++++ RECORDS PROVIDED

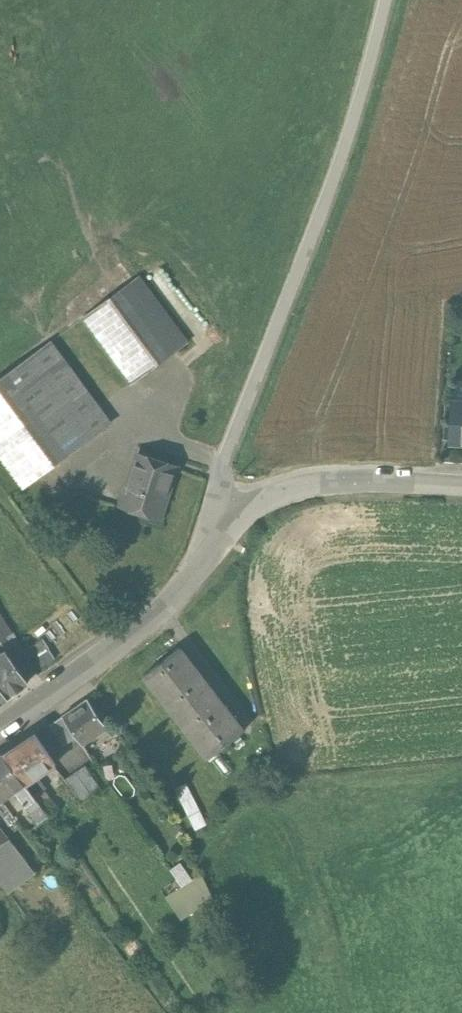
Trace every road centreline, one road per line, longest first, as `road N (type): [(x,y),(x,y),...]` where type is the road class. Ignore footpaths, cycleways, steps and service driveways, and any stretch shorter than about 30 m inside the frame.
road 1 (residential): [(245,518),(223,492),(223,470),(333,180),(386,0)]
road 2 (residential): [(245,518),(164,606),(0,722)]
road 3 (residential): [(461,481),(329,481),(267,501),(245,518)]
road 4 (track): [(0,480),(118,640)]

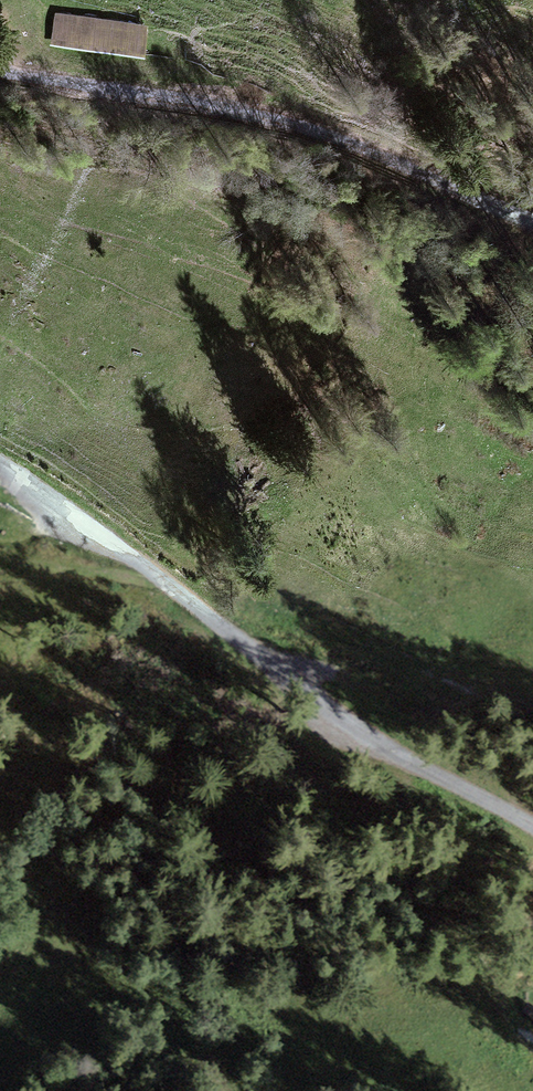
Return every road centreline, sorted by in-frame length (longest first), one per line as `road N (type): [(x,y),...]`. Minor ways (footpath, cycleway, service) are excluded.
road 1 (unclassified): [(532,823),(369,732),(0,461)]
road 2 (unclassified): [(0,71),(334,134),(532,221)]
road 3 (track): [(532,754),(486,743),(339,671),(304,662),(289,673)]

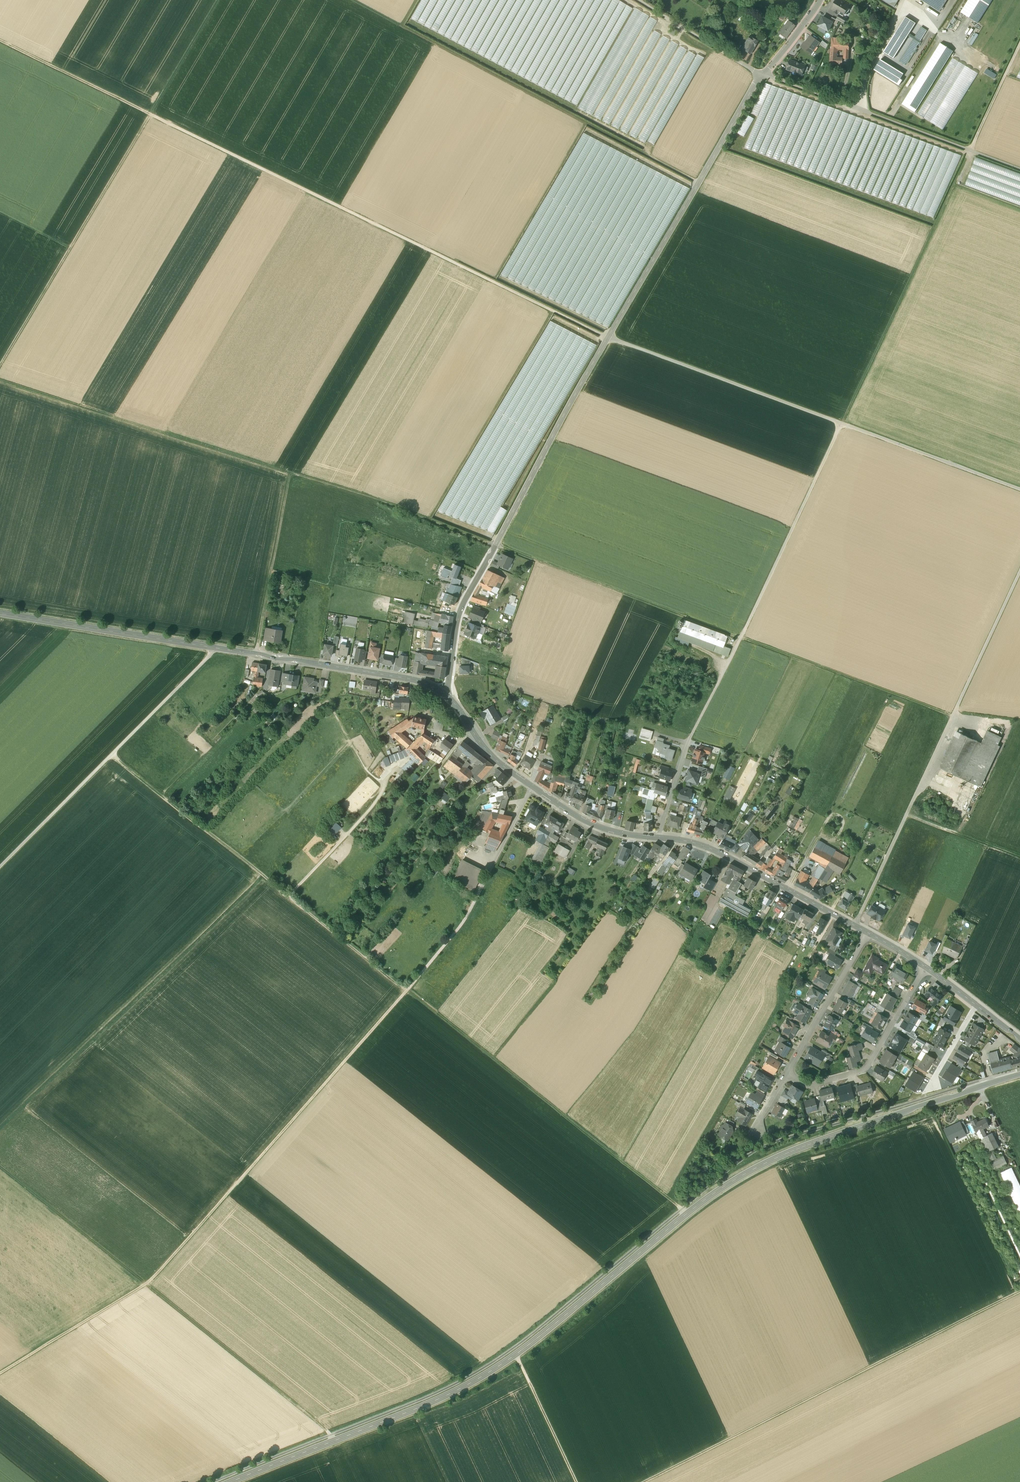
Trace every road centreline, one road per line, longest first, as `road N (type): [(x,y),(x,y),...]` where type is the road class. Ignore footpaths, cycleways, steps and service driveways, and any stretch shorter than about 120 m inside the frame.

++++++++

YOUR TASK: An exact copy of the data above is required, printed without its pictures.

TASK OUTPUT:
Trace every road centreline, one road per line, longest first, as `road N (type): [(x,y),(x,y),...]` where type is the road class. Ignore footpaths, cycleways, steps and service driveways, and any stretch shorter than about 30 m inside the frame.
road 1 (residential): [(245,518),(223,492),(223,470),(333,180),(386,0)]
road 2 (residential): [(245,518),(164,606),(0,722)]
road 3 (residential): [(461,481),(329,481),(267,501),(245,518)]
road 4 (track): [(0,480),(118,640)]

Return every road centreline, sorted by in-frame length (longest first), one per line as `road N (type): [(x,y),...]`. Minor ways (footpath, cycleway, service) are excluded.
road 1 (unclassified): [(532,823),(369,732),(0,461)]
road 2 (unclassified): [(0,71),(334,134),(532,221)]
road 3 (track): [(532,754),(486,743),(339,671),(304,662),(289,673)]

Trace every road centreline, one road per line, longest first, as `road N (type): [(x,y),(x,y),...]` where type is the road class. Ignore footpaths, cycleways, steps and service driveways, and any stretch shorter than about 120 m inside the frame.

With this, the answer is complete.